## WHAT IS BEING ASKED
Return exactly the lines below, starting with the one that has "white strawberry: 3 -> 0" and going on through the one that has "blue teddy bear: 3 -> 7".

## SOURCE INFORMATION
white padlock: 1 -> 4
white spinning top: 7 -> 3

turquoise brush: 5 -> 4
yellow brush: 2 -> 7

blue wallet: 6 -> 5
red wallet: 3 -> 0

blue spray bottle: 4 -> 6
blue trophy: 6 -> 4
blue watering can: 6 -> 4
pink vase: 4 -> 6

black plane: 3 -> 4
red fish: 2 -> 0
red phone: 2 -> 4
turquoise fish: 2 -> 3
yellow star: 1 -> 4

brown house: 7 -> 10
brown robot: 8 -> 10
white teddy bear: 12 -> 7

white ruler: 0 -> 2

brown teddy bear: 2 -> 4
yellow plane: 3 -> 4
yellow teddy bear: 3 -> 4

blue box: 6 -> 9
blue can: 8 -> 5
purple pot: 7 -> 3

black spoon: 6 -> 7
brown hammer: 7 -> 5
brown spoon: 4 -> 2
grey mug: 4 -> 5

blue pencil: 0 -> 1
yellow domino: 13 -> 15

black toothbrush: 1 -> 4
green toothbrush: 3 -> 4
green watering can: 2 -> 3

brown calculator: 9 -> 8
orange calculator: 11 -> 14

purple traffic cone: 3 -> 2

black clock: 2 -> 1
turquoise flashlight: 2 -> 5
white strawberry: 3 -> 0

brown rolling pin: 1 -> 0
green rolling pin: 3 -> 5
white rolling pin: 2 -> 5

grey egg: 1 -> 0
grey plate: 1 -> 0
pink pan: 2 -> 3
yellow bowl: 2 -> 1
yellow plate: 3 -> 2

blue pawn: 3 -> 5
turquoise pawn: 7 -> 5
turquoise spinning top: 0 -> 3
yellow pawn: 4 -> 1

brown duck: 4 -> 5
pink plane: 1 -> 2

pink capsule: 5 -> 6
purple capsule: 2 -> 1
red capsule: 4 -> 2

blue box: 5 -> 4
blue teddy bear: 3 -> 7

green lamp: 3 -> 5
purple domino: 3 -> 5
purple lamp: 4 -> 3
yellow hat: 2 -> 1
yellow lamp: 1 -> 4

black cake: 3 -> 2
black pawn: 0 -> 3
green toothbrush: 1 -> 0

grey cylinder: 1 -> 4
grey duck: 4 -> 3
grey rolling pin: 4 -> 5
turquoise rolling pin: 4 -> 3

## OUTPUT
white strawberry: 3 -> 0

brown rolling pin: 1 -> 0
green rolling pin: 3 -> 5
white rolling pin: 2 -> 5

grey egg: 1 -> 0
grey plate: 1 -> 0
pink pan: 2 -> 3
yellow bowl: 2 -> 1
yellow plate: 3 -> 2

blue pawn: 3 -> 5
turquoise pawn: 7 -> 5
turquoise spinning top: 0 -> 3
yellow pawn: 4 -> 1

brown duck: 4 -> 5
pink plane: 1 -> 2

pink capsule: 5 -> 6
purple capsule: 2 -> 1
red capsule: 4 -> 2

blue box: 5 -> 4
blue teddy bear: 3 -> 7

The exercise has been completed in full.